▶ [Problem statement]: Reproduce the material below line for line, with no changes.

[Start Extracted entries]

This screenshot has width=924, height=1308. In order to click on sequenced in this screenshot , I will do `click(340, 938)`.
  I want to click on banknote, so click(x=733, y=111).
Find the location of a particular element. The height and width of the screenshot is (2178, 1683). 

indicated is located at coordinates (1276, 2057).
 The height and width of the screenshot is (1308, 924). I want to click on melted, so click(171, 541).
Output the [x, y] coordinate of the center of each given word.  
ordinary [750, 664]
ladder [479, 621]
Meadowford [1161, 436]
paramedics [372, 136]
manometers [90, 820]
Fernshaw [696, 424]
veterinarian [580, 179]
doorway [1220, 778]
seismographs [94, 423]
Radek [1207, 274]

[End Extracted entries]

▶ [Solution to the exercise]:
This screenshot has width=924, height=1308. In order to click on sequenced in this screenshot , I will do `click(340, 938)`.
  I want to click on banknote, so click(x=733, y=111).
Find the location of a particular element. The height and width of the screenshot is (2178, 1683). 

indicated is located at coordinates (1276, 2057).
 The height and width of the screenshot is (1308, 924). I want to click on melted, so click(171, 541).
Output the [x, y] coordinate of the center of each given word.  
ordinary [750, 664]
ladder [479, 621]
Meadowford [1161, 436]
paramedics [372, 136]
manometers [90, 820]
Fernshaw [696, 424]
veterinarian [580, 179]
doorway [1220, 778]
seismographs [94, 423]
Radek [1207, 274]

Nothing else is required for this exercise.